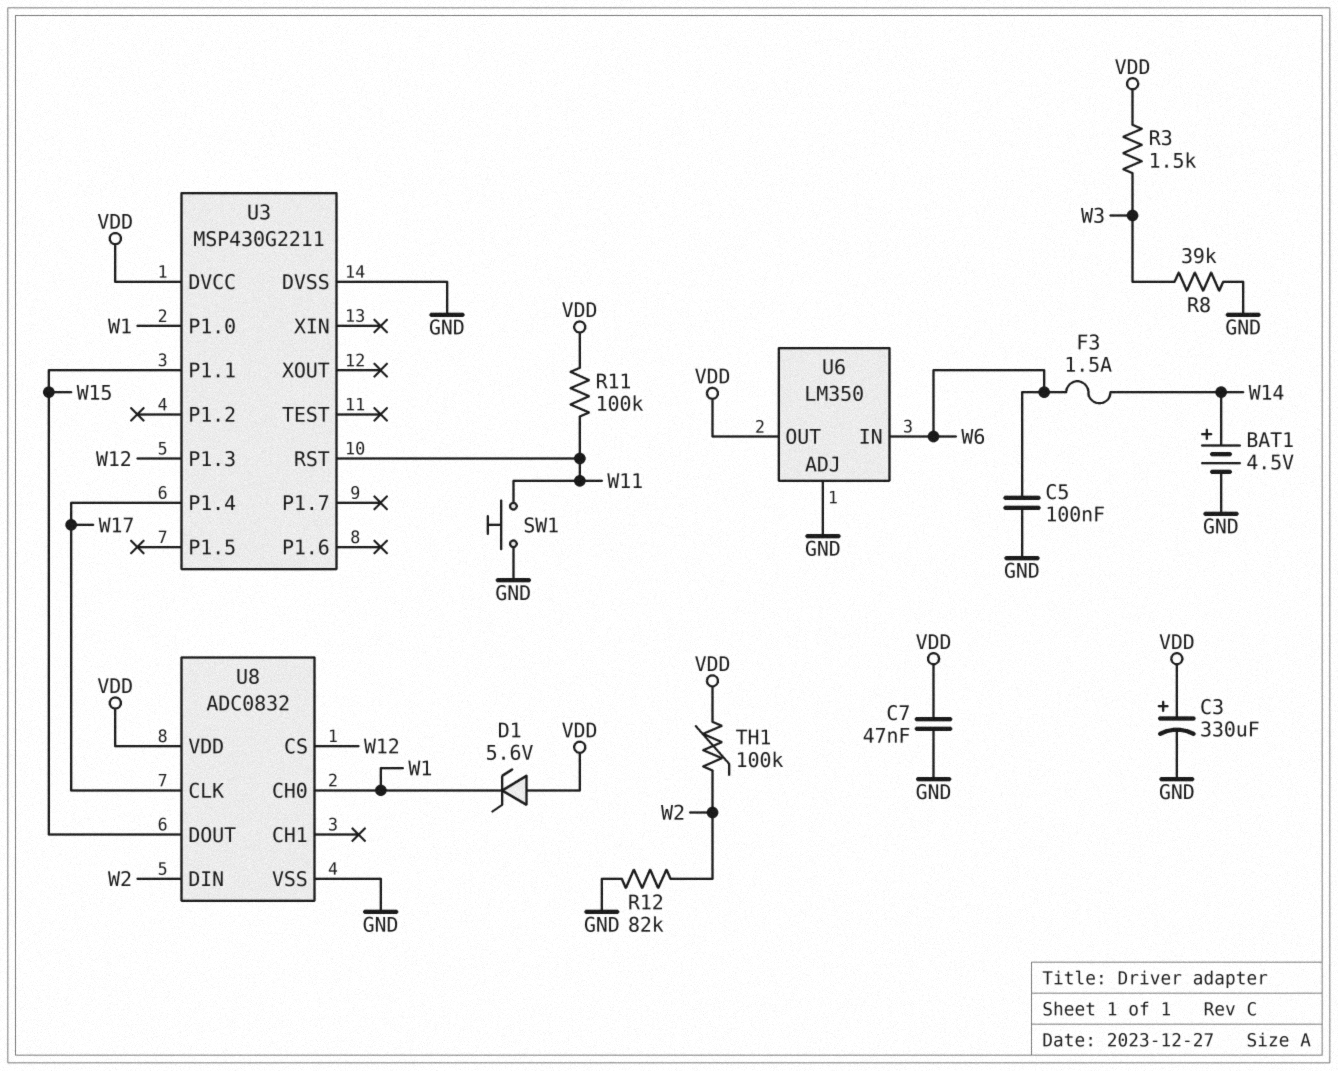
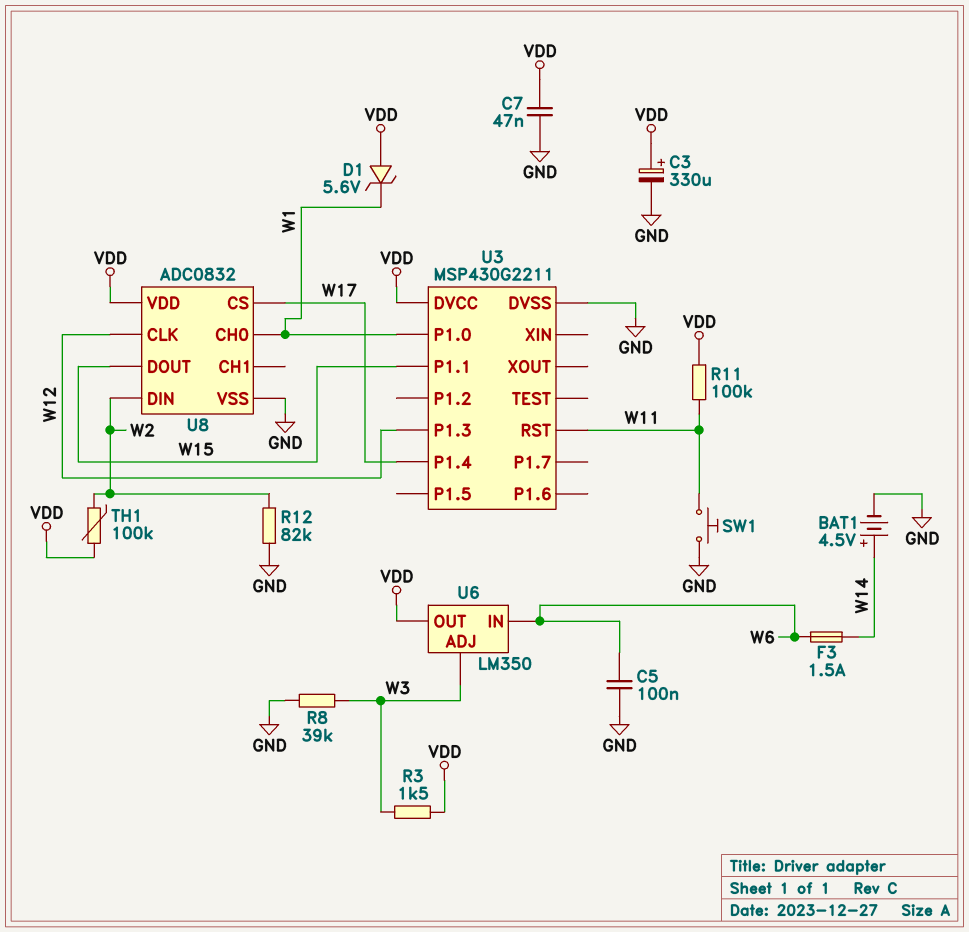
U6 pin ADJ: GND -> W3
U8 pin CLK: W17 -> W12
U8 pin CS: W12 -> W17

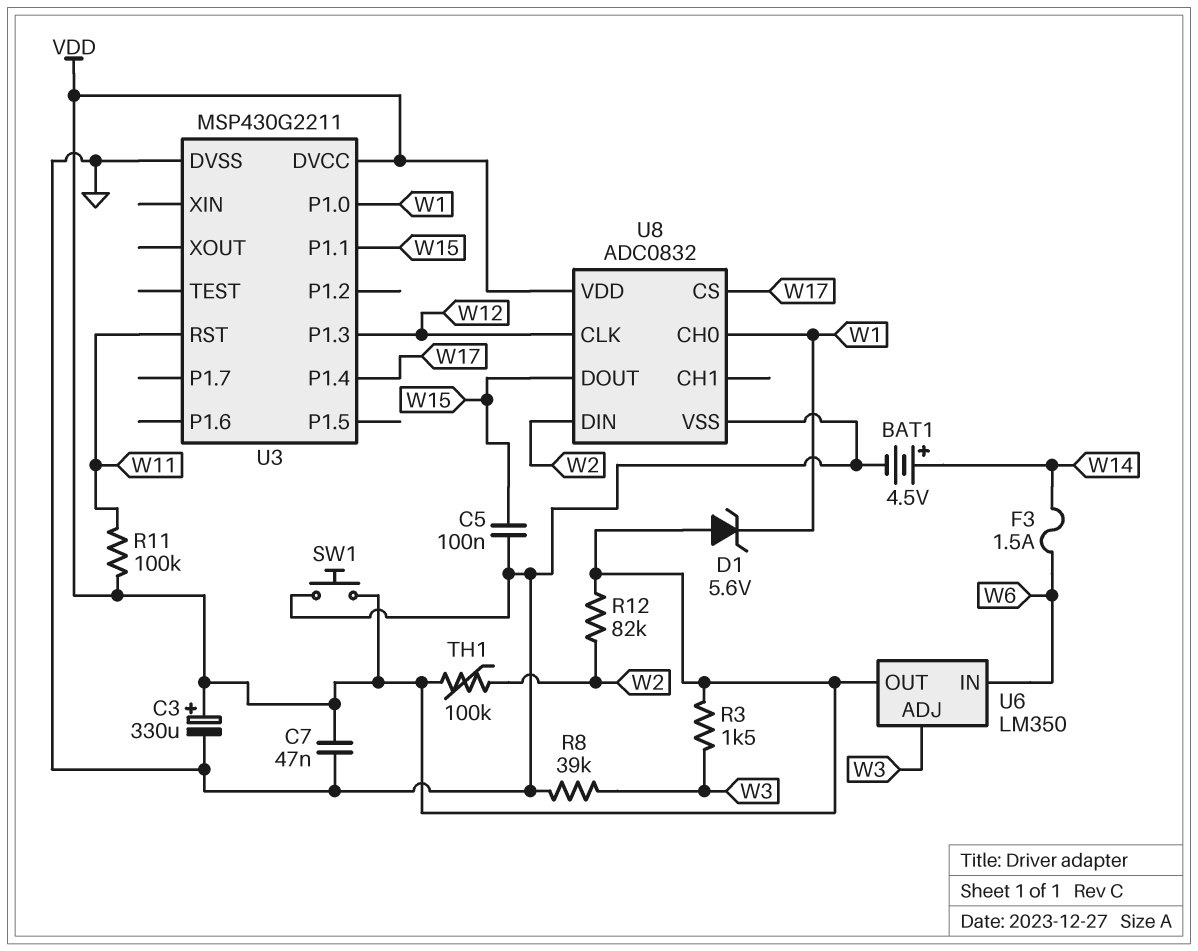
C5: 100nF (GND, W6) -> 100nF (GND, W15)
R12: 82k (GND, W2) -> 82k (VDD, W2)
SW1: button (GND, W11) -> button (GND, VDD)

--

#### TASK INSTRUCTIONS:
Exact copy, no pictures: reproduce every record above.

#### RESPONSE BELOW:
U6 pin ADJ: GND -> W3
U8 pin CLK: W17 -> W12
U8 pin CS: W12 -> W17

C5: 100nF (GND, W6) -> 100nF (GND, W15)
R12: 82k (GND, W2) -> 82k (VDD, W2)
SW1: button (GND, W11) -> button (GND, VDD)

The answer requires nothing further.